*** Material for this exercise ***

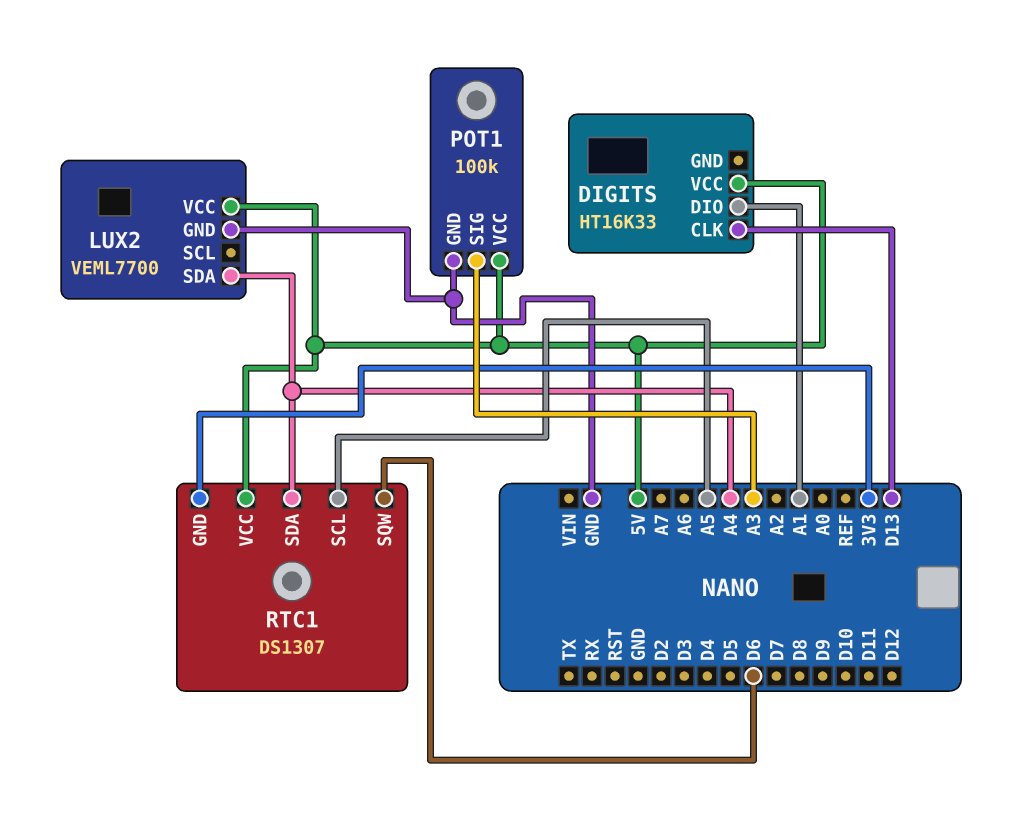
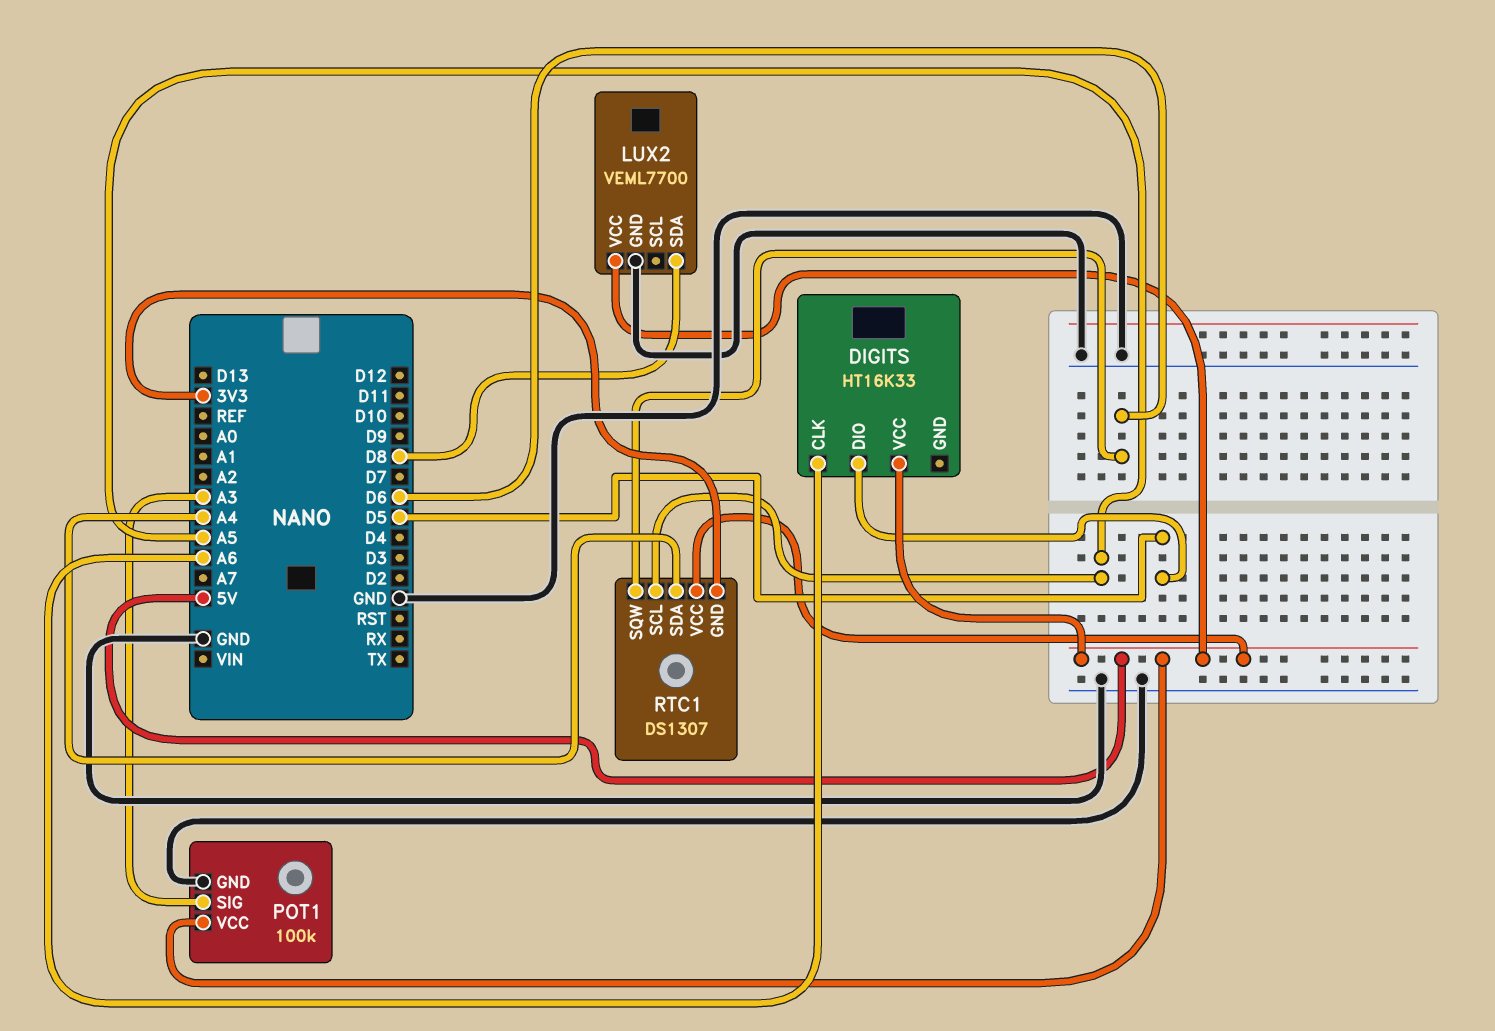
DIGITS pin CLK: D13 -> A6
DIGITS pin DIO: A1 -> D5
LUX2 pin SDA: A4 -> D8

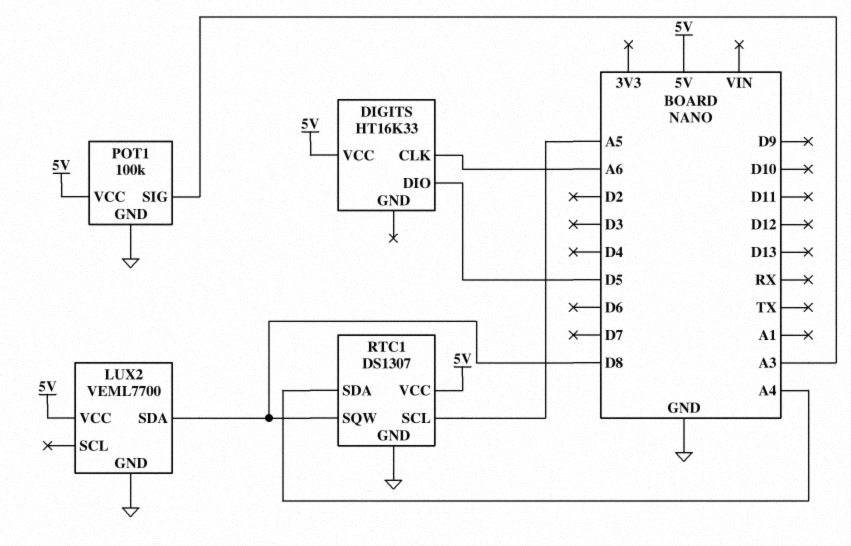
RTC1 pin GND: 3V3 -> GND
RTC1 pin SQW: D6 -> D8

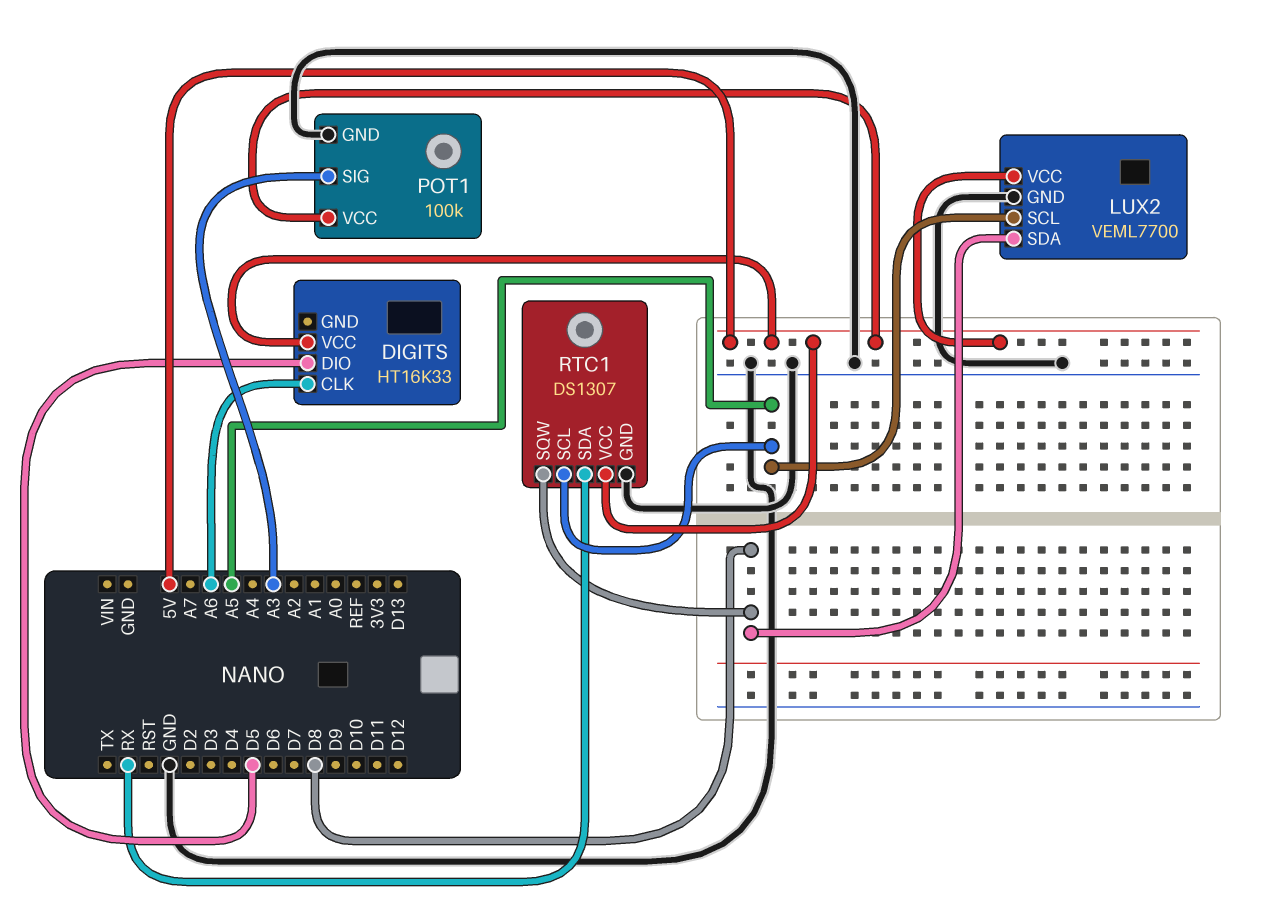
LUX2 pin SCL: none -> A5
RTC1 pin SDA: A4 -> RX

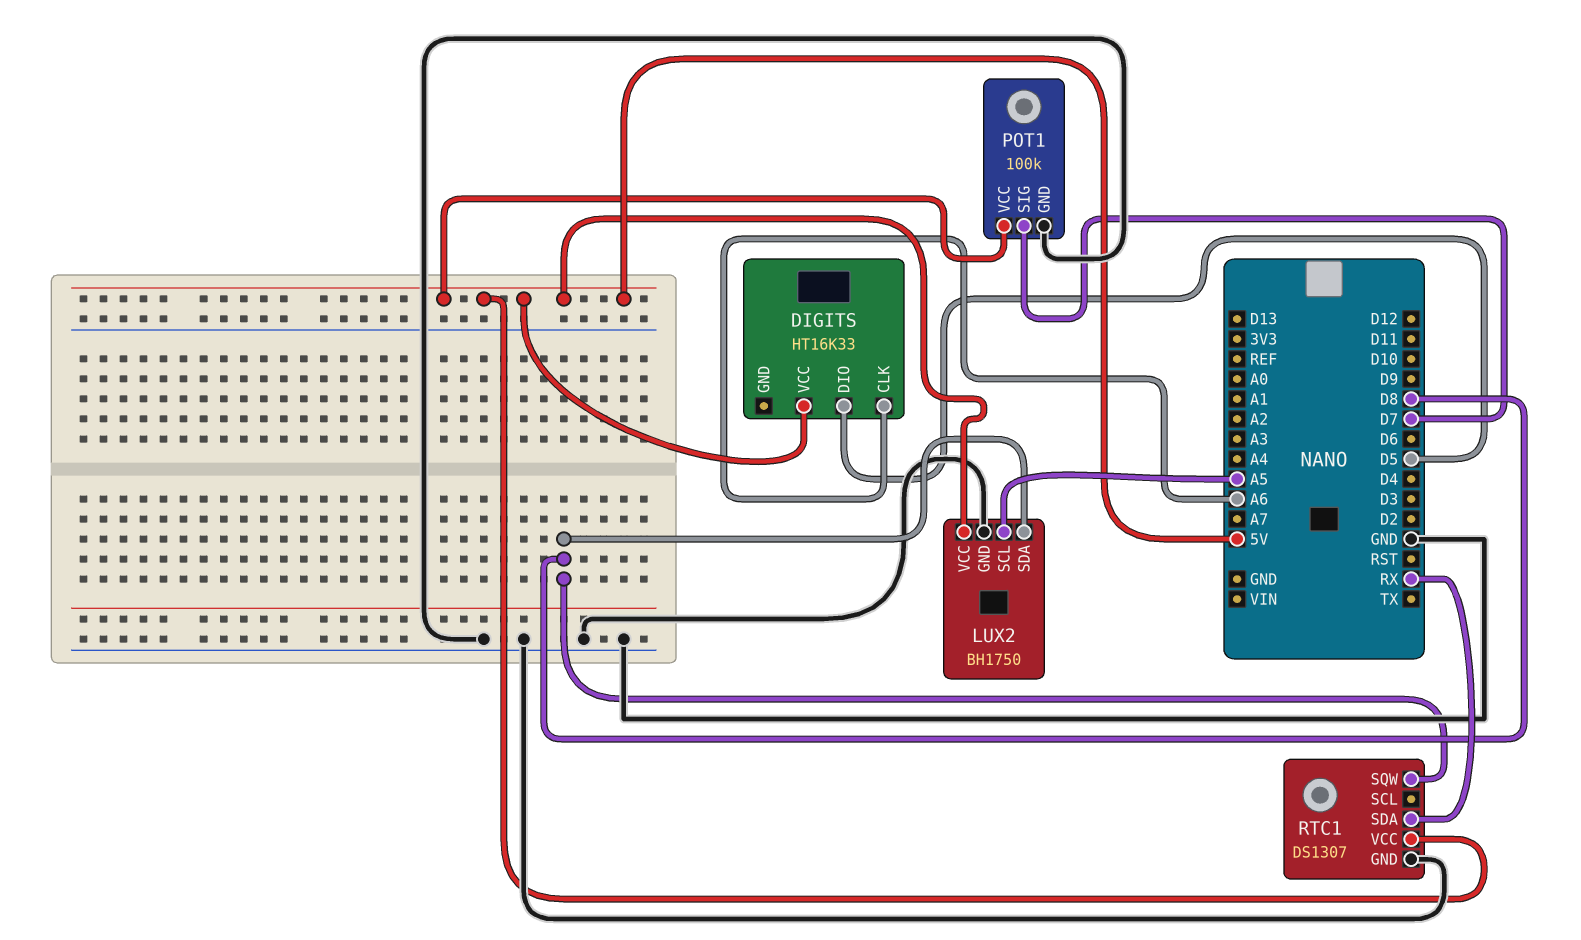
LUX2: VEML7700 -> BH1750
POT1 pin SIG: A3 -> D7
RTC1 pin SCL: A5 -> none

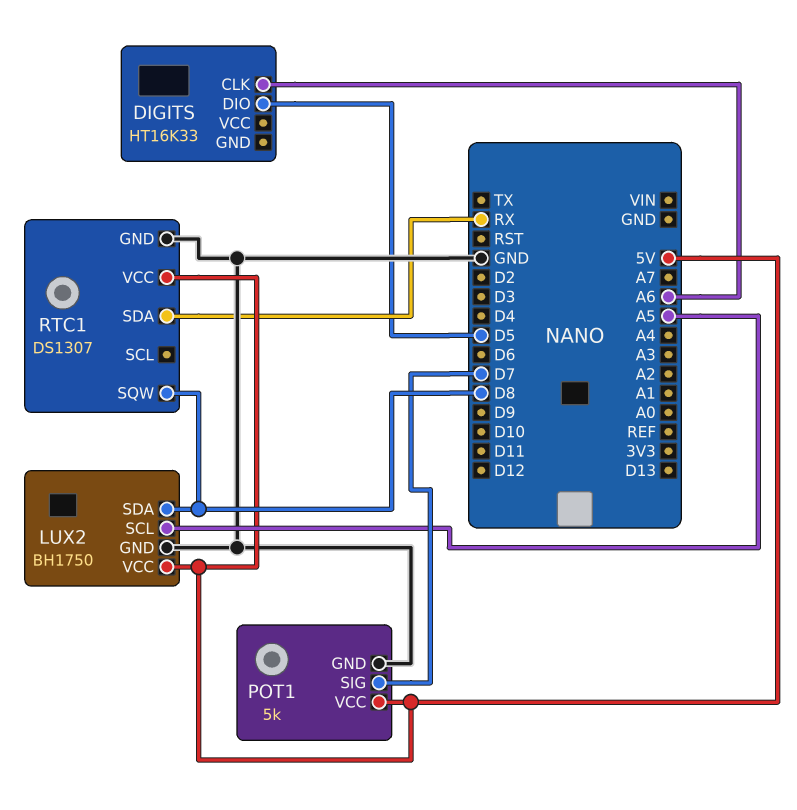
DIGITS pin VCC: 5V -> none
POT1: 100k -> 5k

***

Required action:
Only the lines from the one with "RTC1 pin SDA: A4 -> RX" to the end of the listing, both ends included, should be retyped exactly; no pictures belong in the copy.

Response to this task:
RTC1 pin SDA: A4 -> RX

LUX2: VEML7700 -> BH1750
POT1 pin SIG: A3 -> D7
RTC1 pin SCL: A5 -> none

DIGITS pin VCC: 5V -> none
POT1: 100k -> 5k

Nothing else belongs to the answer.